Records drawn from a dataset:
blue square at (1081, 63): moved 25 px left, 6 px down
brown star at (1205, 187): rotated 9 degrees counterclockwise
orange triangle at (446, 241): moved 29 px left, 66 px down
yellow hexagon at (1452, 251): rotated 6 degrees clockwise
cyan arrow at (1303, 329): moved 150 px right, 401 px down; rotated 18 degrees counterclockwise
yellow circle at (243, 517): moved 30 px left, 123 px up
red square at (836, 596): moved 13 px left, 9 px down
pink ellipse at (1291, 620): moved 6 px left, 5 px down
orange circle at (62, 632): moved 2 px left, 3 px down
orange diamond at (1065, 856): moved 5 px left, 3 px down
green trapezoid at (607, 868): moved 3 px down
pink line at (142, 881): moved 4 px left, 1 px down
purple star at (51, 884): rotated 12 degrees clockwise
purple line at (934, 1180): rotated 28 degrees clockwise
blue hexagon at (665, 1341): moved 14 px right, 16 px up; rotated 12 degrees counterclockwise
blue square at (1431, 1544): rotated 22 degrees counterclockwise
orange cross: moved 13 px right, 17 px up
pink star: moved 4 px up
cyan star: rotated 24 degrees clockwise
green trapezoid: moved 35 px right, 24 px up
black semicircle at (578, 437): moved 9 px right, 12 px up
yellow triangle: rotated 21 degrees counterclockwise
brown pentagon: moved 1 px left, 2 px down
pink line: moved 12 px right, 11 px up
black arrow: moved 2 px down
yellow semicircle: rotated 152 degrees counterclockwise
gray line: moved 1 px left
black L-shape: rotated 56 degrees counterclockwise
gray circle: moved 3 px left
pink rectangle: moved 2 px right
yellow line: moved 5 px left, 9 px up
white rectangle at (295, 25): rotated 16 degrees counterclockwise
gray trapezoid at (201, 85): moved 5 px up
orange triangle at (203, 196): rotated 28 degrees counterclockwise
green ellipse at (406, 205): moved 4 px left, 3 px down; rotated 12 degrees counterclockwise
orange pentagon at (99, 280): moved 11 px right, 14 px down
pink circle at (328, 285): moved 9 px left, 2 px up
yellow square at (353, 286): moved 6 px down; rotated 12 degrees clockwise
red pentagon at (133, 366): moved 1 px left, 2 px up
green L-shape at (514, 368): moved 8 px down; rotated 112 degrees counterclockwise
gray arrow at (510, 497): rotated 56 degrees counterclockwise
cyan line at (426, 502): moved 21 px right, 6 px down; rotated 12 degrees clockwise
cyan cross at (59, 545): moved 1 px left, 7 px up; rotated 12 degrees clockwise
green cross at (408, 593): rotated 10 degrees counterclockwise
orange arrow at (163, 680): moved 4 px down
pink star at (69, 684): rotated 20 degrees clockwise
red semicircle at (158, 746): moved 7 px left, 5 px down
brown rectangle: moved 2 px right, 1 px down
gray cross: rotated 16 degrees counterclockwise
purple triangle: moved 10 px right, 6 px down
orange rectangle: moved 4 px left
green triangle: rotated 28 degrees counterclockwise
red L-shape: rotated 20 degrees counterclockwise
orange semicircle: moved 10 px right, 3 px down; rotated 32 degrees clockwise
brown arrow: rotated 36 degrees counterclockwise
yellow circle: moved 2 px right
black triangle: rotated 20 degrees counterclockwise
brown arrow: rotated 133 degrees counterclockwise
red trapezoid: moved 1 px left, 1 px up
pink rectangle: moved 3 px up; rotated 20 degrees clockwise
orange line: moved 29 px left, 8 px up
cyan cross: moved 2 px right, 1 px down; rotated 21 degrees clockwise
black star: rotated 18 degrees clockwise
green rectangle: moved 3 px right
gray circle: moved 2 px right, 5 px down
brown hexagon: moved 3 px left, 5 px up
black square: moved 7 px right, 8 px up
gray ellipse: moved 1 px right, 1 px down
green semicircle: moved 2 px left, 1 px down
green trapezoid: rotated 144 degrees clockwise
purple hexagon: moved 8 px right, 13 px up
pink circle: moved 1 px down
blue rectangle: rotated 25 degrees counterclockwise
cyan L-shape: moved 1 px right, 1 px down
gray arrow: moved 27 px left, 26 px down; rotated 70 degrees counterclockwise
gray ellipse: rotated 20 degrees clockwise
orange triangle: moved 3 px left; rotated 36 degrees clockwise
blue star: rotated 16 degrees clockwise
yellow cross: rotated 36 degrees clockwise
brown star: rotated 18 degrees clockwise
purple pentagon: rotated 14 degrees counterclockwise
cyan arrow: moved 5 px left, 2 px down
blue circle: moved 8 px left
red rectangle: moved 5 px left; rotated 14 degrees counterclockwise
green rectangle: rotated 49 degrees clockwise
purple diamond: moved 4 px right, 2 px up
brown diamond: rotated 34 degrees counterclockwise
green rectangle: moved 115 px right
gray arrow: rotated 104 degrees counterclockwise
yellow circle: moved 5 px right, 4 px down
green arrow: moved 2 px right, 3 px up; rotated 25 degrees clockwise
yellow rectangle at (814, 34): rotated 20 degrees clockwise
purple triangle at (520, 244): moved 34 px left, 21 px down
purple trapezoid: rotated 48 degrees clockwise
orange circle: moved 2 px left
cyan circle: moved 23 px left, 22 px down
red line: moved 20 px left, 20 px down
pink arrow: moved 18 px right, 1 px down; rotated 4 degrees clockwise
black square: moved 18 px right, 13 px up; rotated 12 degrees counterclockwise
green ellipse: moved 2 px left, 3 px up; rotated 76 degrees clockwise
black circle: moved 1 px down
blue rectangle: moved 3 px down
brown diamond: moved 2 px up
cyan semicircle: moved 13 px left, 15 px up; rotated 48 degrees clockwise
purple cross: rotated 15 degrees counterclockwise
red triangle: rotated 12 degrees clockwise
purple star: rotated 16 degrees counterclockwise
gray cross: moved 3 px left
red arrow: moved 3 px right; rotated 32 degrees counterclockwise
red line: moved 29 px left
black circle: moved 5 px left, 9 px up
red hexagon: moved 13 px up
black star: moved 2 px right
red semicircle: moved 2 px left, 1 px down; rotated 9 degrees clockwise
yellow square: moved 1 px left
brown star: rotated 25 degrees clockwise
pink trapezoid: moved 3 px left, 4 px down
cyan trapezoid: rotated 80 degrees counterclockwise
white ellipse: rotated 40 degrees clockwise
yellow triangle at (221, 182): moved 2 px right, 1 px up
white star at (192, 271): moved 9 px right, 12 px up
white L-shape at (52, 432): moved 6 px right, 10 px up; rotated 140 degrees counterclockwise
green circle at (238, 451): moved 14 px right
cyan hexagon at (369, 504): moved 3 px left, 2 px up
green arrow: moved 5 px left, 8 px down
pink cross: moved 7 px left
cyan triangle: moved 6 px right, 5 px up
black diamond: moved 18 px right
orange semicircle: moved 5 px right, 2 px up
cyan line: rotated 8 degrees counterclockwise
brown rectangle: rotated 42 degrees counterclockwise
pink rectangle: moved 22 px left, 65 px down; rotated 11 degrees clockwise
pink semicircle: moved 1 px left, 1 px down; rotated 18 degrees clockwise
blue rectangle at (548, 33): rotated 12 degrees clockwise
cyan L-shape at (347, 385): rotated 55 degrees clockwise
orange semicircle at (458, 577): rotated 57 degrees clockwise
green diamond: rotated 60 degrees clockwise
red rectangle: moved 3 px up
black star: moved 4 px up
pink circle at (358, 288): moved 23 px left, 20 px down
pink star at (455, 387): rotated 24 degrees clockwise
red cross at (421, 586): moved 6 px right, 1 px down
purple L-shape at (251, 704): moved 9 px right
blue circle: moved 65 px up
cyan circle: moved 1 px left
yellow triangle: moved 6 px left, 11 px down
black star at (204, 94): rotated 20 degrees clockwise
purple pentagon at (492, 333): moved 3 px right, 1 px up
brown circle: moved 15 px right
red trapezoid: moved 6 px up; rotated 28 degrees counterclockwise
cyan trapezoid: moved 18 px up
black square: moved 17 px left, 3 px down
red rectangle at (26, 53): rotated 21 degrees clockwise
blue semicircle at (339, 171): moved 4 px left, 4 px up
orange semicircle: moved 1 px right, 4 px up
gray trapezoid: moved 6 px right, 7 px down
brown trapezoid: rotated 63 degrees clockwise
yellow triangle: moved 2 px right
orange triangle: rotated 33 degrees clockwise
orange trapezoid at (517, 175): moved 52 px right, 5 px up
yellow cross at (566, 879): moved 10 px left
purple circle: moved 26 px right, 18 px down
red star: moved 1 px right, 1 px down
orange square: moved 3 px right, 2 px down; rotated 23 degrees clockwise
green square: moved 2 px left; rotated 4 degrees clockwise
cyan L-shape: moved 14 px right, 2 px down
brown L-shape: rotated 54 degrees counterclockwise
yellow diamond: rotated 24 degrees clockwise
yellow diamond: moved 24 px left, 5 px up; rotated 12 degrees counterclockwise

Task brief: Look through the entries above and quote exactly the lines from the line with "pink rectangle: moved 3" to the line with "green rectangle: moved 3 px right", counting both of those lines.

Result:
pink rectangle: moved 3 px up; rotated 20 degrees clockwise
orange line: moved 29 px left, 8 px up
cyan cross: moved 2 px right, 1 px down; rotated 21 degrees clockwise
black star: rotated 18 degrees clockwise
green rectangle: moved 3 px right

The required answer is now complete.